** Prompt **
Copy the lines below exactly, covering the stretch from the start through the line containing "yellow pentagon: moved 18 px down", and leave the pictures out of your copy.

####################

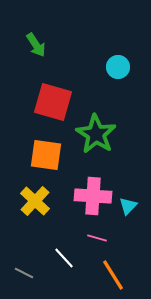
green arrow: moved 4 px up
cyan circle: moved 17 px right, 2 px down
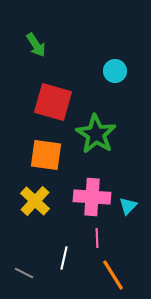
cyan circle: moved 3 px left, 4 px down
pink cross: moved 1 px left, 1 px down
pink line: rotated 72 degrees clockwise
white line: rotated 55 degrees clockwise
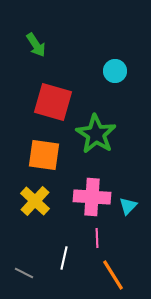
orange square: moved 2 px left
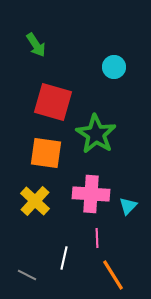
cyan circle: moved 1 px left, 4 px up
orange square: moved 2 px right, 2 px up
pink cross: moved 1 px left, 3 px up
gray line: moved 3 px right, 2 px down
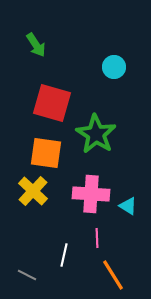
red square: moved 1 px left, 1 px down
yellow cross: moved 2 px left, 10 px up
cyan triangle: rotated 42 degrees counterclockwise
white line: moved 3 px up
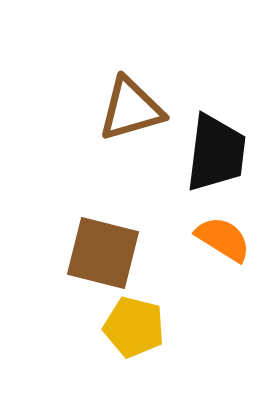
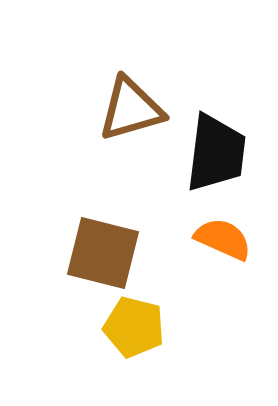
orange semicircle: rotated 8 degrees counterclockwise
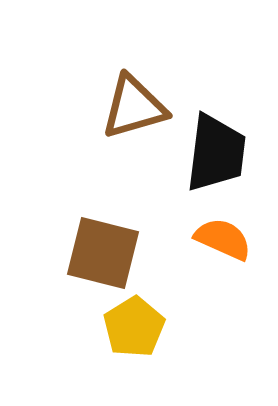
brown triangle: moved 3 px right, 2 px up
yellow pentagon: rotated 26 degrees clockwise
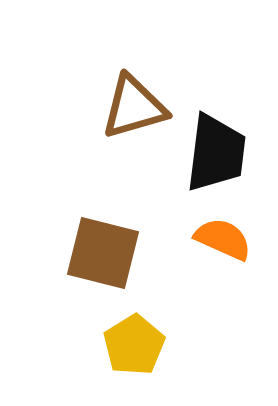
yellow pentagon: moved 18 px down
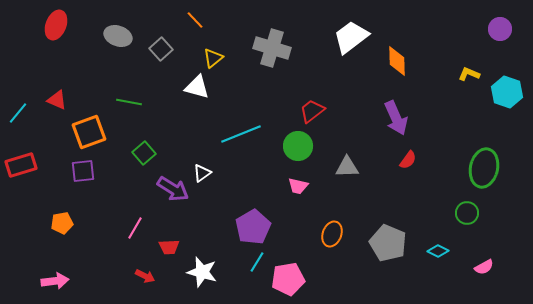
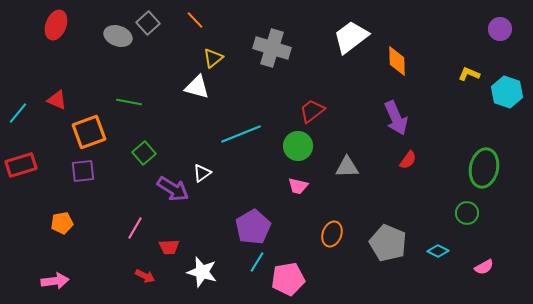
gray square at (161, 49): moved 13 px left, 26 px up
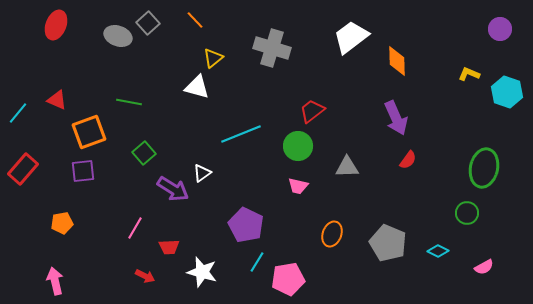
red rectangle at (21, 165): moved 2 px right, 4 px down; rotated 32 degrees counterclockwise
purple pentagon at (253, 227): moved 7 px left, 2 px up; rotated 16 degrees counterclockwise
pink arrow at (55, 281): rotated 96 degrees counterclockwise
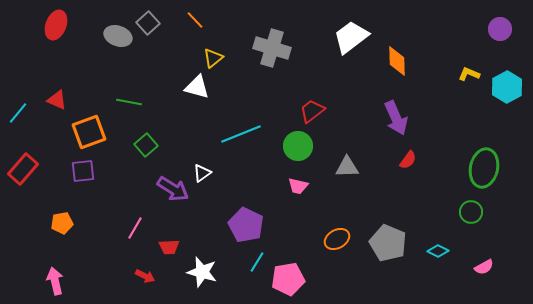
cyan hexagon at (507, 92): moved 5 px up; rotated 12 degrees clockwise
green square at (144, 153): moved 2 px right, 8 px up
green circle at (467, 213): moved 4 px right, 1 px up
orange ellipse at (332, 234): moved 5 px right, 5 px down; rotated 40 degrees clockwise
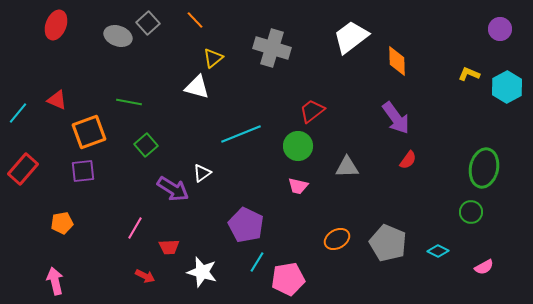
purple arrow at (396, 118): rotated 12 degrees counterclockwise
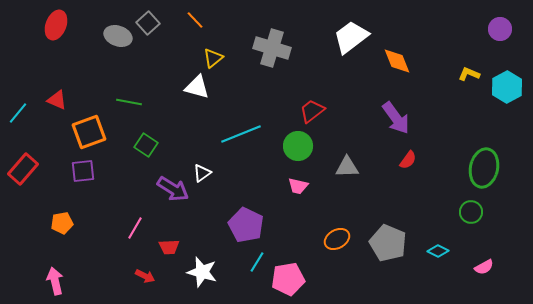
orange diamond at (397, 61): rotated 20 degrees counterclockwise
green square at (146, 145): rotated 15 degrees counterclockwise
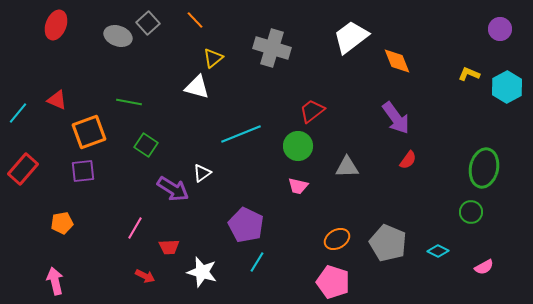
pink pentagon at (288, 279): moved 45 px right, 3 px down; rotated 28 degrees clockwise
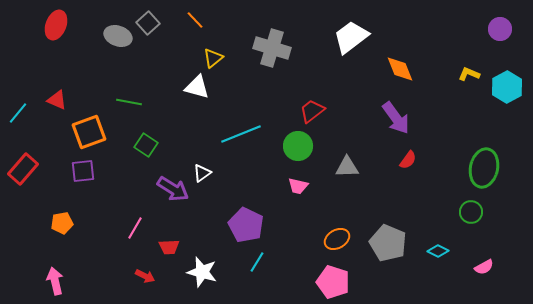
orange diamond at (397, 61): moved 3 px right, 8 px down
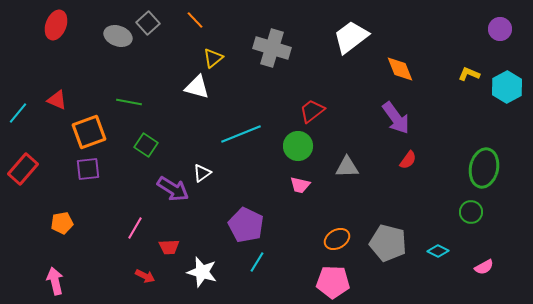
purple square at (83, 171): moved 5 px right, 2 px up
pink trapezoid at (298, 186): moved 2 px right, 1 px up
gray pentagon at (388, 243): rotated 9 degrees counterclockwise
pink pentagon at (333, 282): rotated 16 degrees counterclockwise
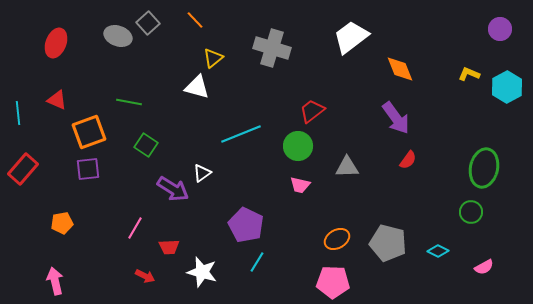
red ellipse at (56, 25): moved 18 px down
cyan line at (18, 113): rotated 45 degrees counterclockwise
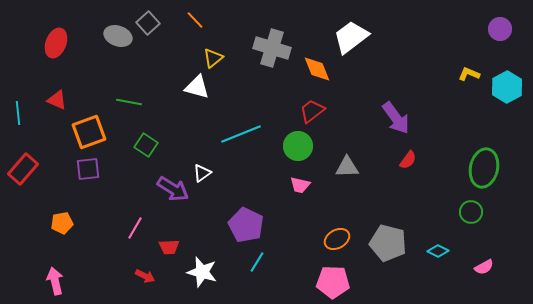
orange diamond at (400, 69): moved 83 px left
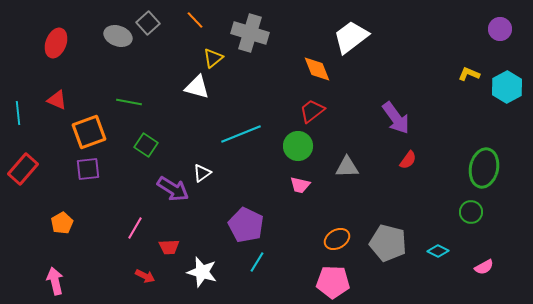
gray cross at (272, 48): moved 22 px left, 15 px up
orange pentagon at (62, 223): rotated 20 degrees counterclockwise
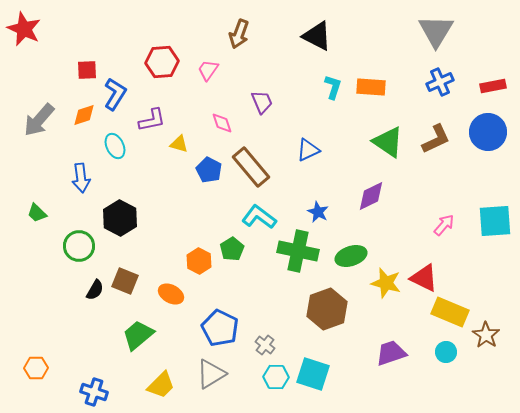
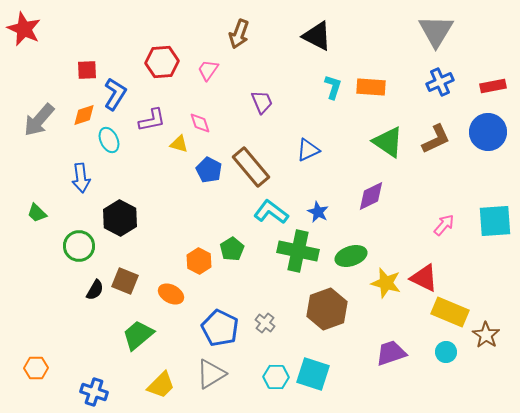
pink diamond at (222, 123): moved 22 px left
cyan ellipse at (115, 146): moved 6 px left, 6 px up
cyan L-shape at (259, 217): moved 12 px right, 5 px up
gray cross at (265, 345): moved 22 px up
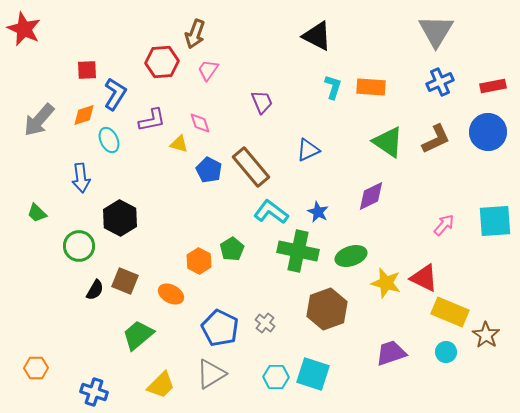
brown arrow at (239, 34): moved 44 px left
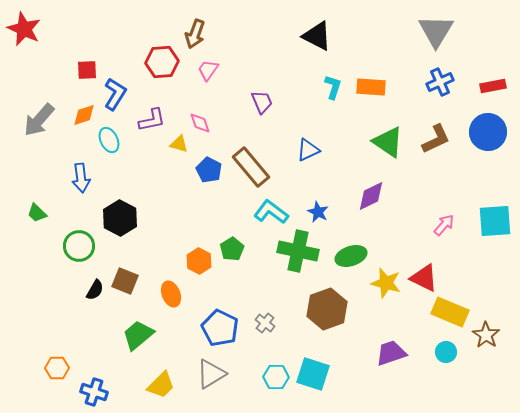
orange ellipse at (171, 294): rotated 40 degrees clockwise
orange hexagon at (36, 368): moved 21 px right
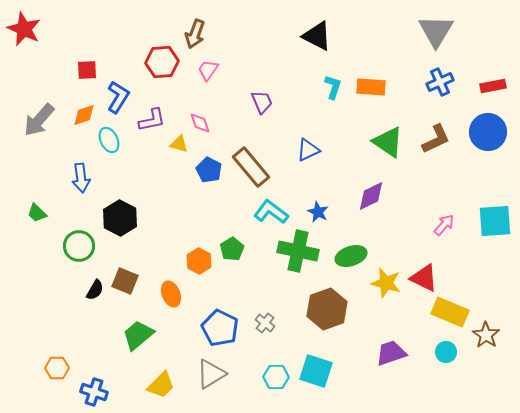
blue L-shape at (115, 94): moved 3 px right, 3 px down
cyan square at (313, 374): moved 3 px right, 3 px up
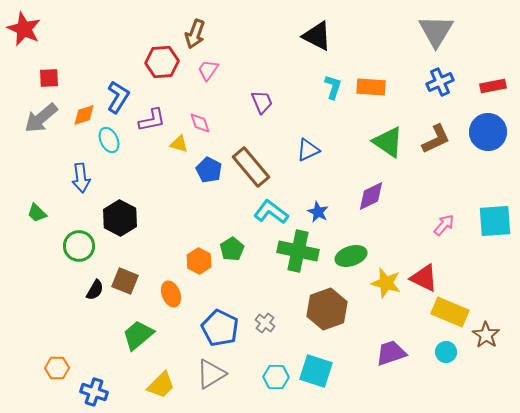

####################

** Full response **
green arrow: moved 4 px up
cyan circle: moved 17 px right, 2 px down
cyan circle: moved 3 px left, 4 px down
pink cross: moved 1 px left, 1 px down
pink line: rotated 72 degrees clockwise
white line: rotated 55 degrees clockwise
orange square: moved 2 px left
cyan circle: moved 1 px left, 4 px up
orange square: moved 2 px right, 2 px up
pink cross: moved 1 px left, 3 px up
gray line: moved 3 px right, 2 px down
red square: moved 1 px left, 1 px down
yellow cross: moved 2 px left, 10 px up
cyan triangle: rotated 42 degrees counterclockwise
white line: moved 3 px up
orange semicircle: rotated 8 degrees counterclockwise
brown triangle: moved 3 px right, 2 px up
yellow pentagon: rotated 26 degrees clockwise
yellow pentagon: moved 18 px down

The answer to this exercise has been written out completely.